:: Provided information ::
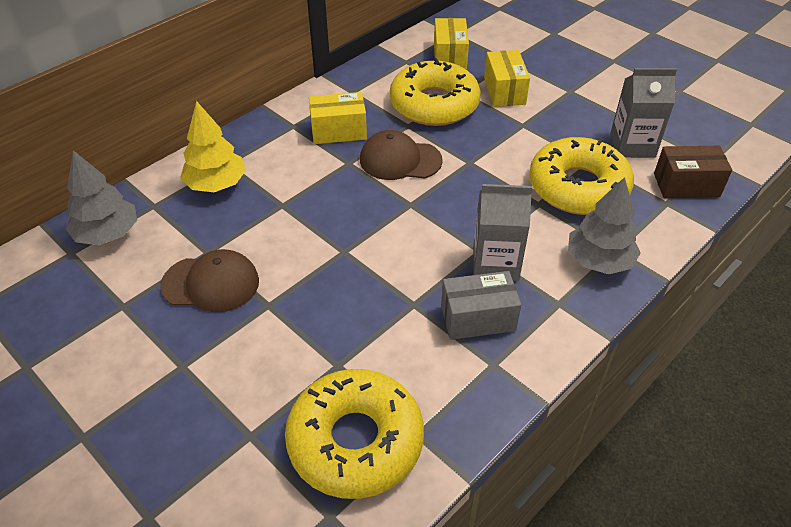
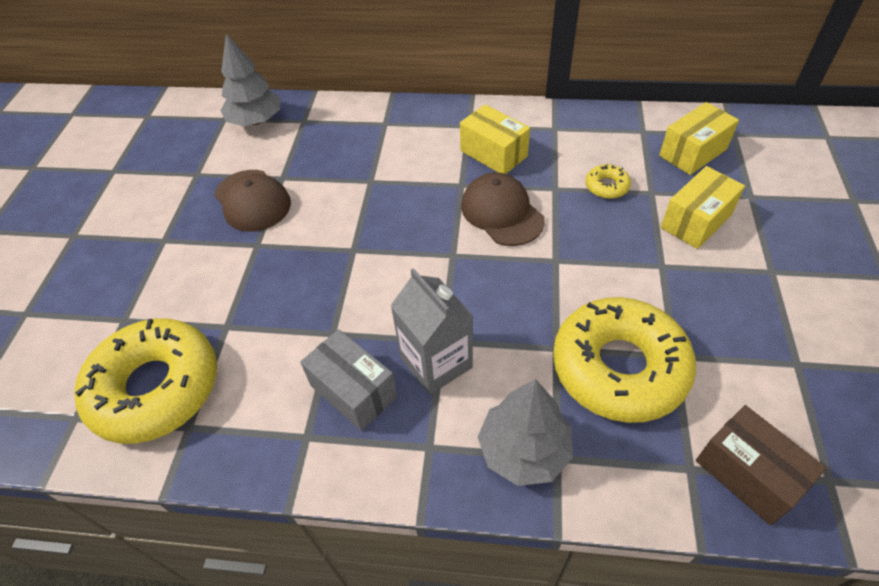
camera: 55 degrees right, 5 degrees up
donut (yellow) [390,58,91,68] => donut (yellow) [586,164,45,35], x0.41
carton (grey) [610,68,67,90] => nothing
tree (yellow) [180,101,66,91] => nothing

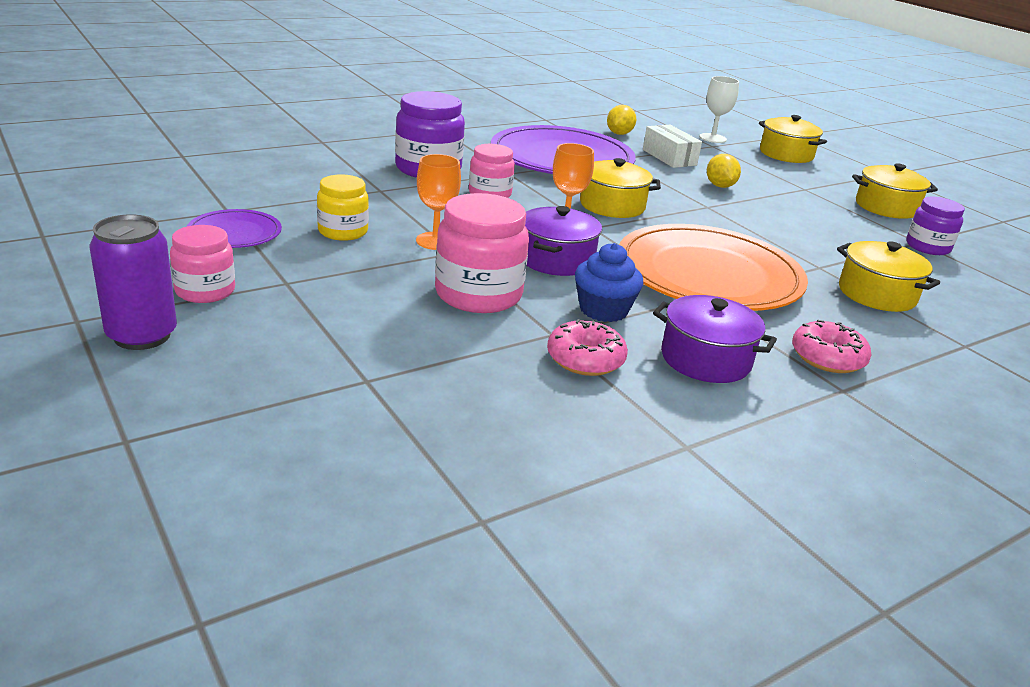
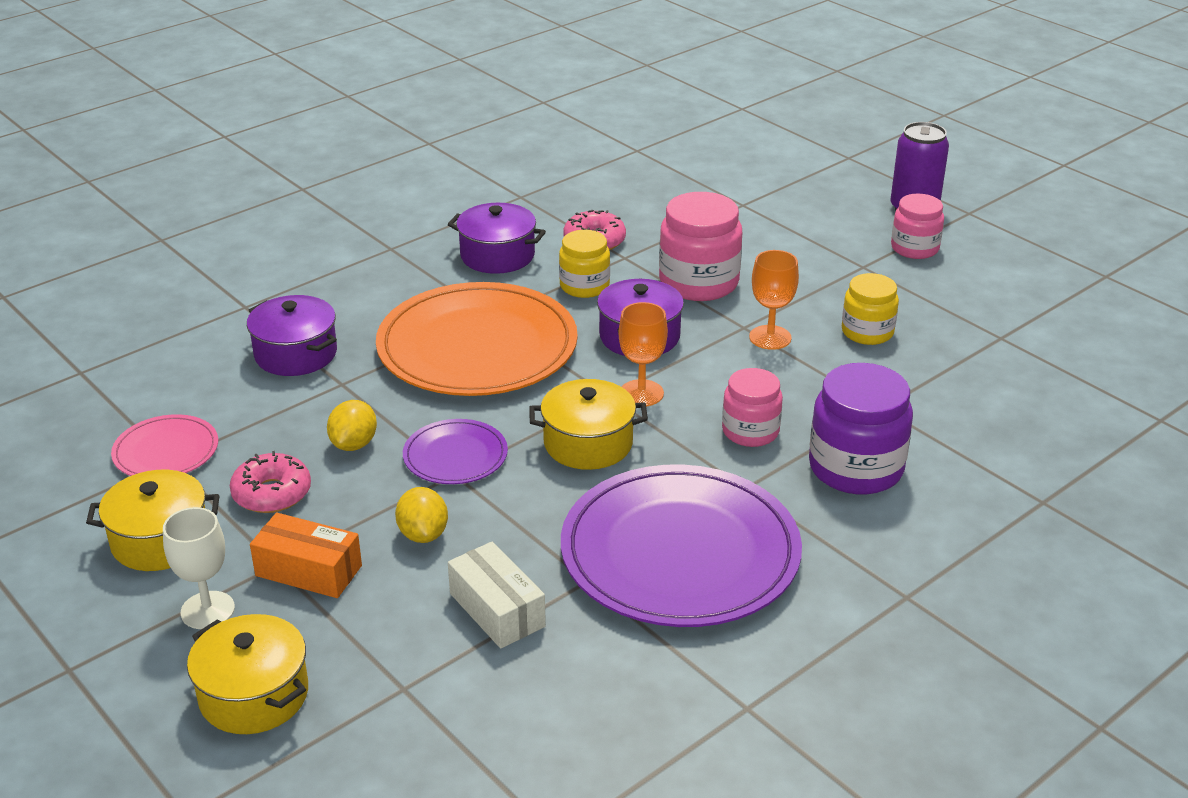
camera: 175 degrees right, 5 degrees up
goblet (white) [699,76,40,67] => goblet (white) [163,507,72,122], relocated
lemon (yellow) [607,105,29,30] => lemon (yellow) [327,400,50,51], relocated
jar (purple) [906,197,59,58] => plate (pink) [111,414,107,62]
plate (purple) [187,209,95,39] => plate (purple) [403,419,105,65], relocated
pot (yellow) [837,241,103,71] => pot (purple) [247,295,90,81]
cupcake (blue) [575,243,68,79] => jar (yellow) [559,230,51,68]
donut (pink) [792,320,80,53] => donut (pink) [230,451,81,62], relocated
nothing => box (orange) [250,513,112,85]

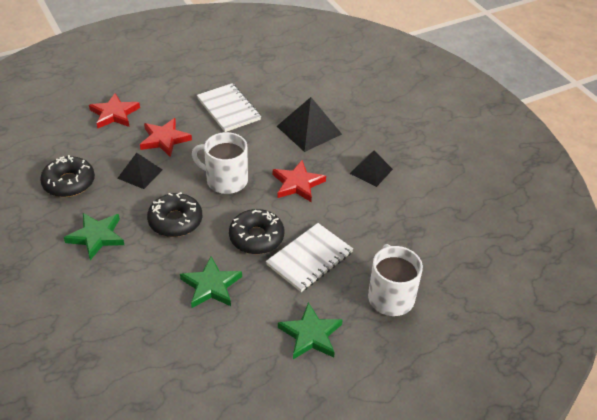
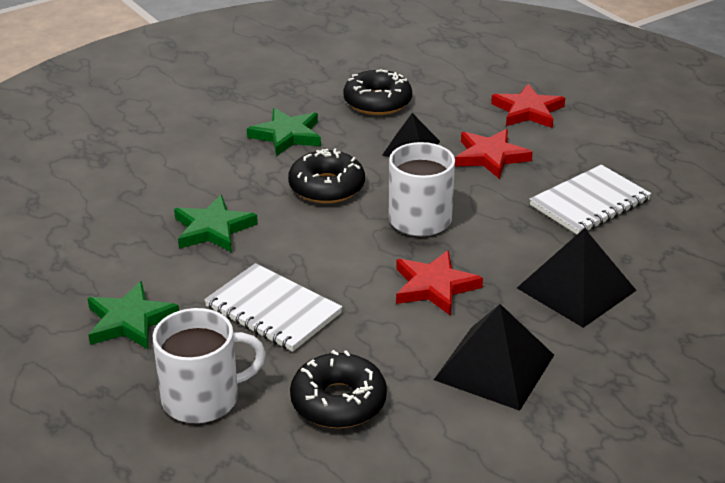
camera: 85 degrees right, 10 degrees down
pyramid (black) [349,151,44,36] => pyramid (black) [434,304,120,107], x1.56
donut (black) [229,209,55,45] => donut (black) [290,350,97,78], relocated

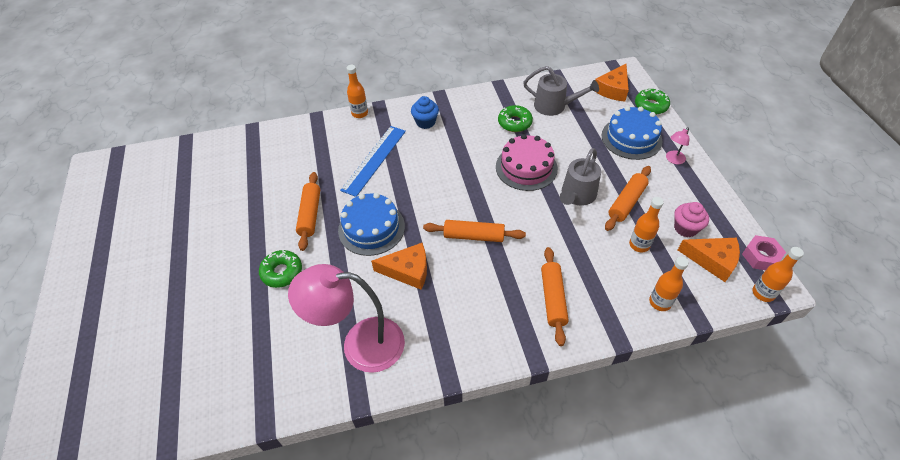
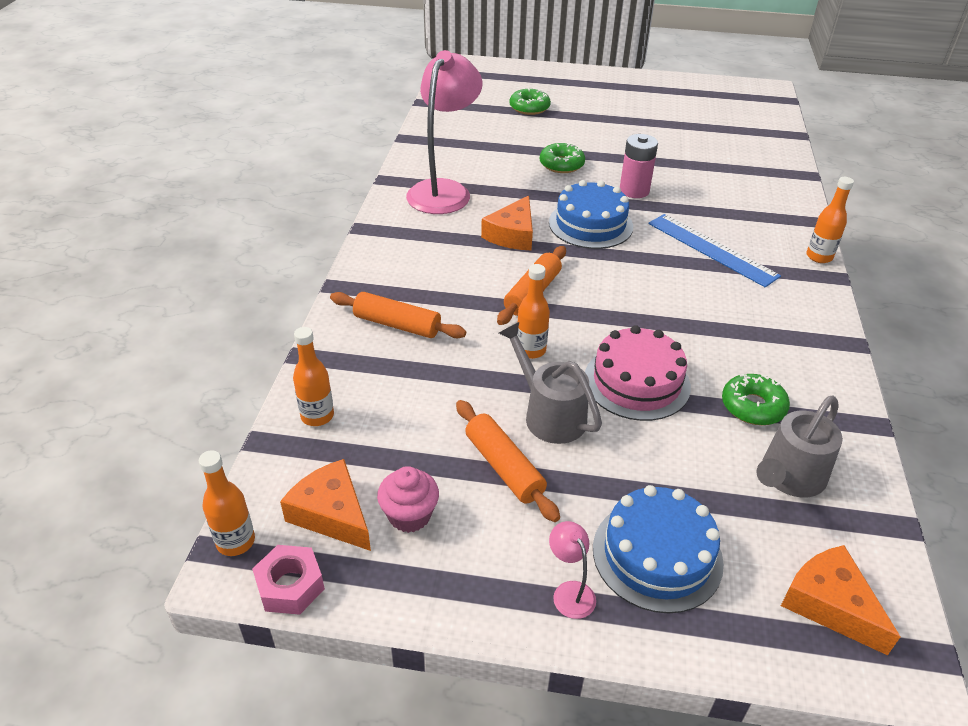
camera: 110 degrees right, 10 degrees down
donut (green) [635,88,35,27] => donut (green) [510,89,41,26], relocated
cupcake (blue) [411,96,28,33] => nothing
rolling pin (orange) [296,172,24,79] => battery (pink) [620,134,38,64]
bottle (orange) [629,197,35,55] => bottle (orange) [517,264,33,95], relocated
cheese (orange) [678,238,62,44] => cheese (orange) [280,459,91,92], 90 degrees clockwise

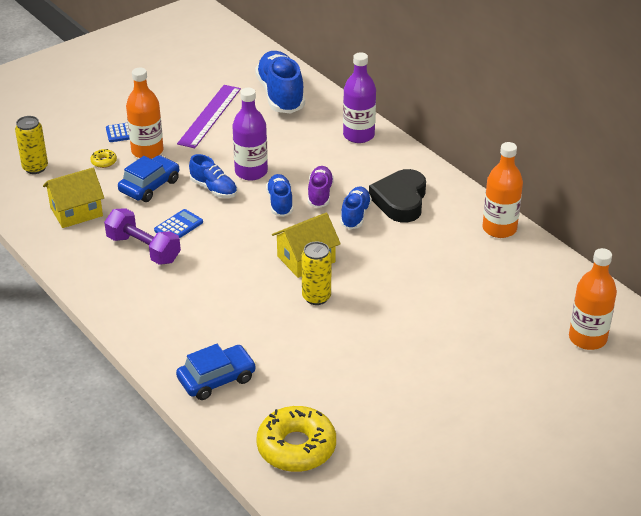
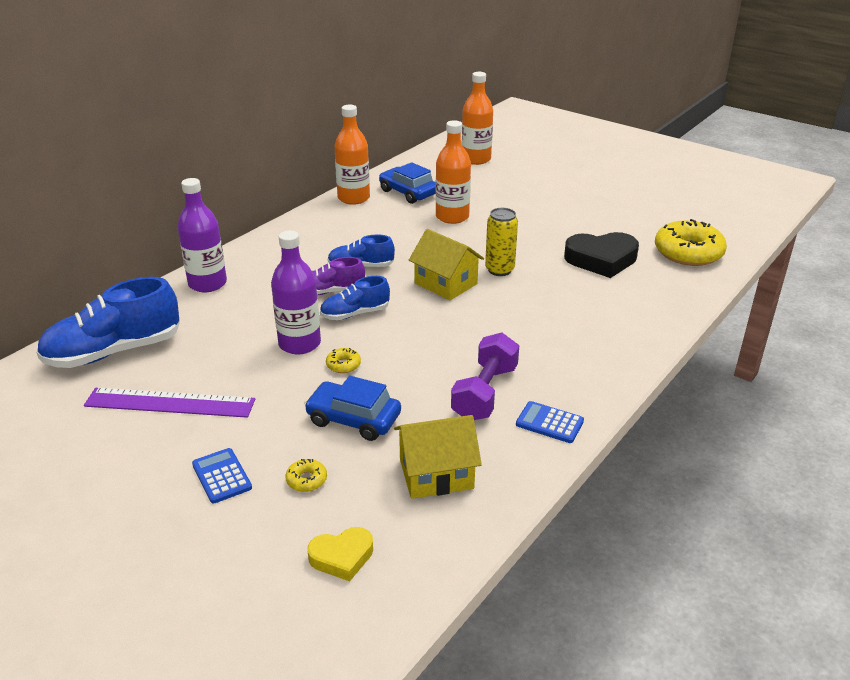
camera: 105 degrees left, 5 degrees down
bottle (orange) [126,68,38,91] => bottle (orange) [435,120,36,104], relocated
can (yellow) [15,116,33,58] => heart (yellow) [307,527,66,54]
shoe (blue) [189,154,48,44] => donut (yellow) [326,348,35,25]
house (yellow) [43,168,61,60] => house (yellow) [394,415,88,84], 60 degrees counterclockwise
heart (black) [369,169,57,53] => heart (black) [564,232,75,46], relocated
calculator (blue) [154,209,49,29] => calculator (blue) [516,401,68,42], relocated
car (blue) [176,344,80,56] => car (blue) [379,162,57,42], relocated

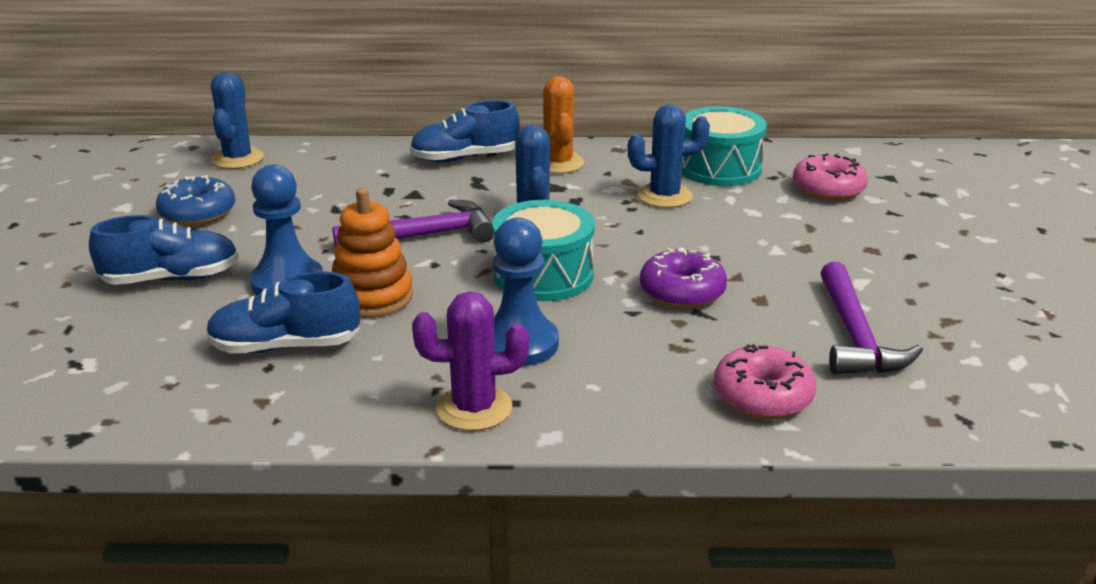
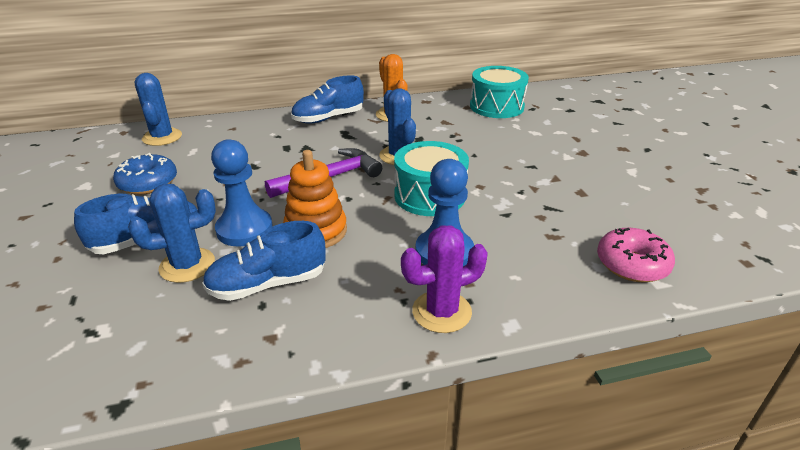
camera: 15 degrees left, 5 degrees up
cactus (blue) [627,105,83,103] => cactus (blue) [128,184,88,99], relocated
donut (pink) [793,153,75,48] => nothing
donut (purple) [640,248,87,61] => nothing
hammer (purple) [820,262,103,113] => nothing

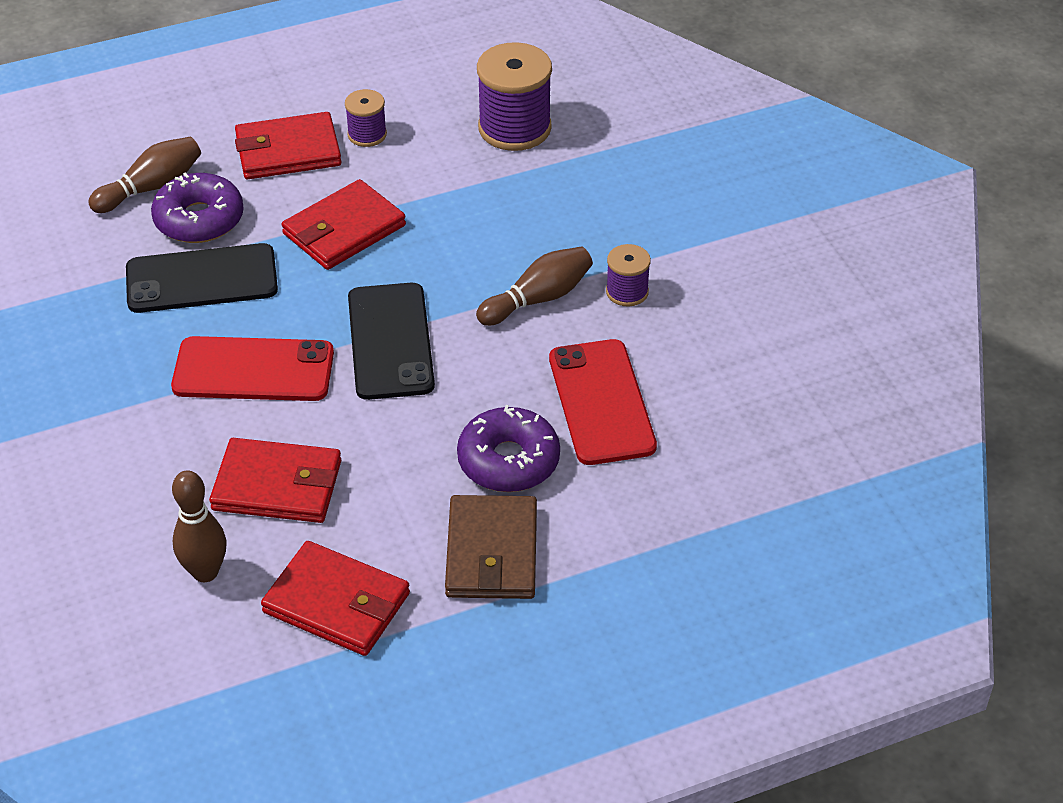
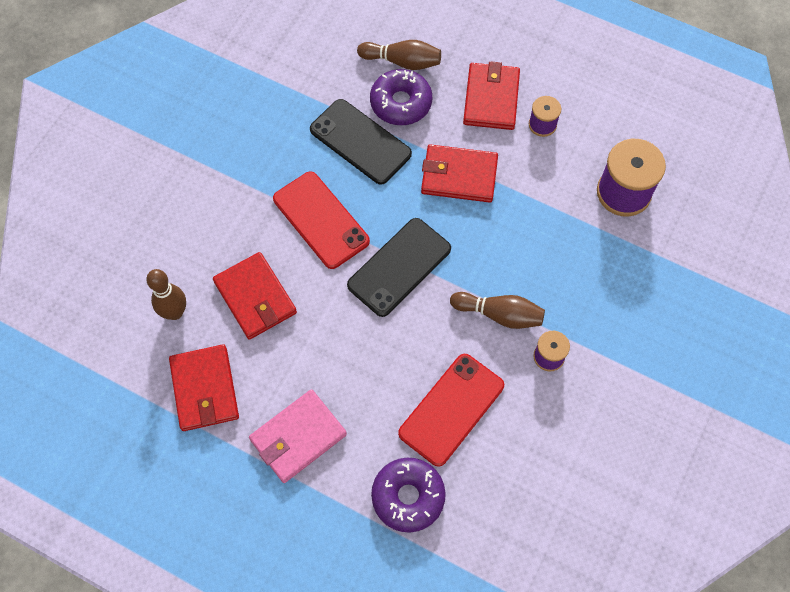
camera: 50 degrees right, 20 degrees up
wallet (red) [235,112,106,67] => wallet (red) [463,61,57,69], 60 degrees clockwise
donut (purple) [457,405,103,87] => donut (purple) [371,458,75,75], relocated
wallet (brown) [445,495,92,104] => wallet (pink) [249,389,98,94]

:: What you are asked to do ::
For the word "plate", count the lines of the records that contain it and give only the number.

:: Response to the exercise ::
2